***** AVAILABLE DATA *****
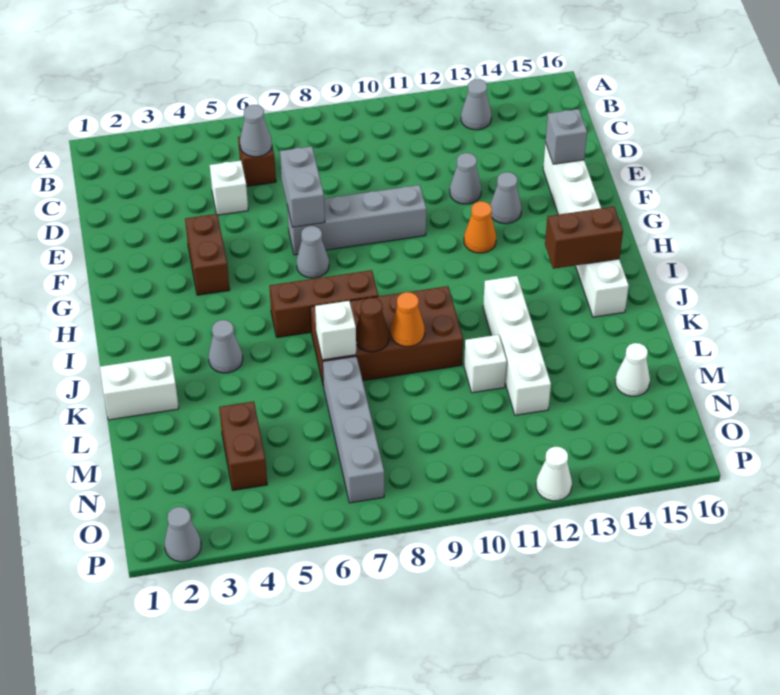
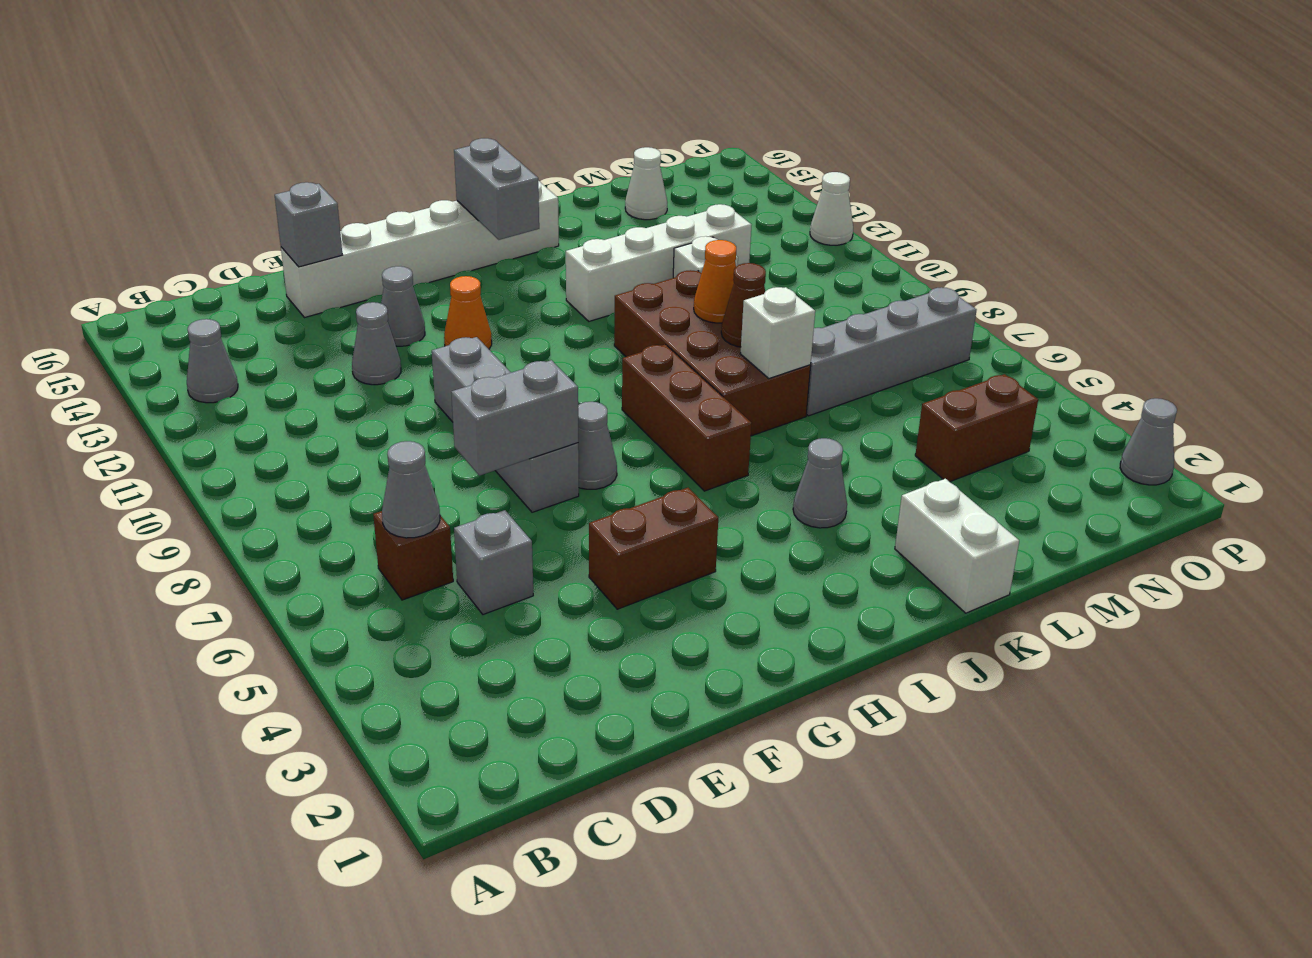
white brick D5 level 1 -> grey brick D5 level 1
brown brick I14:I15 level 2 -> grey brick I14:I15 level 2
*****
***** AVAILABLE DATA *****
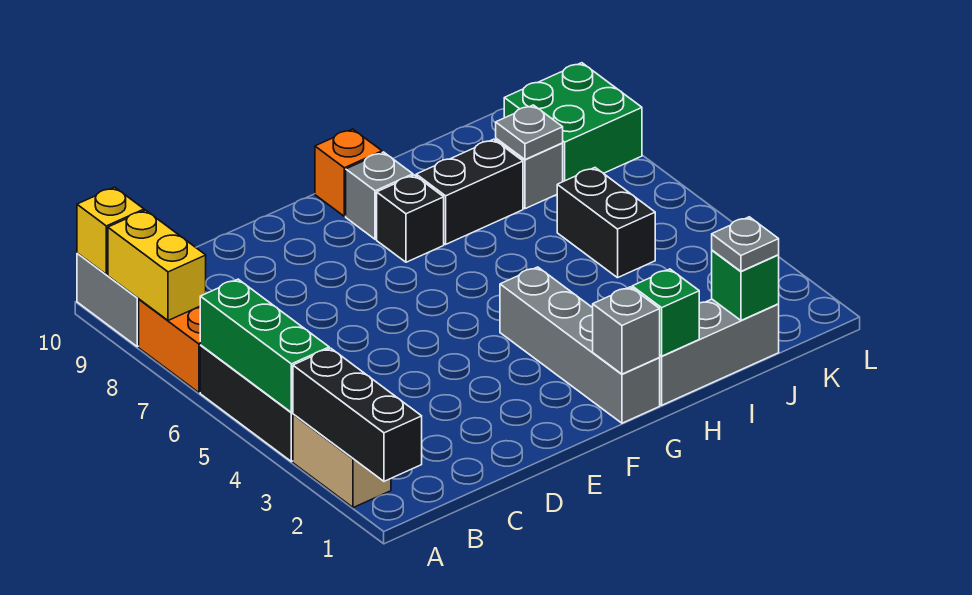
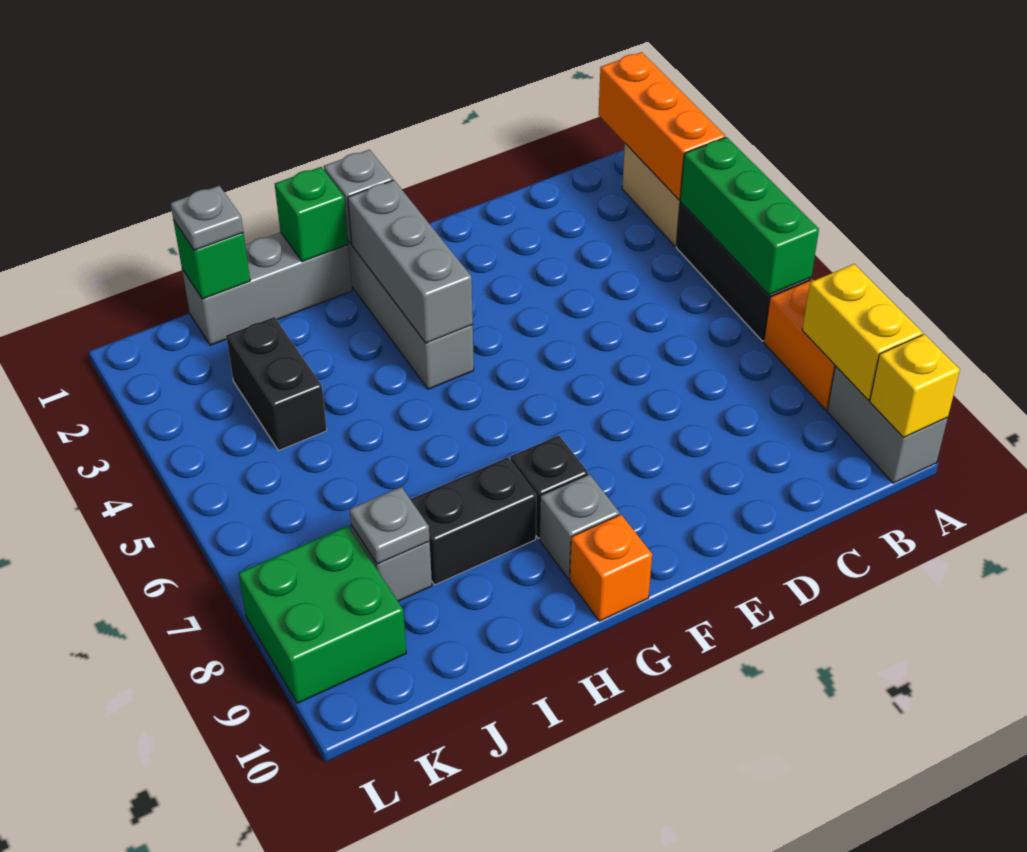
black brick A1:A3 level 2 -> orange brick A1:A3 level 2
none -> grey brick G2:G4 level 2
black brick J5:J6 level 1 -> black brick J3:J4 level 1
*****
# YOUR OBJECTIVE:
Scan the listing for the string "black". Copy each line that has it.

# PROBLEM SOLUTION:
black brick A1:A3 level 2 -> orange brick A1:A3 level 2
black brick J5:J6 level 1 -> black brick J3:J4 level 1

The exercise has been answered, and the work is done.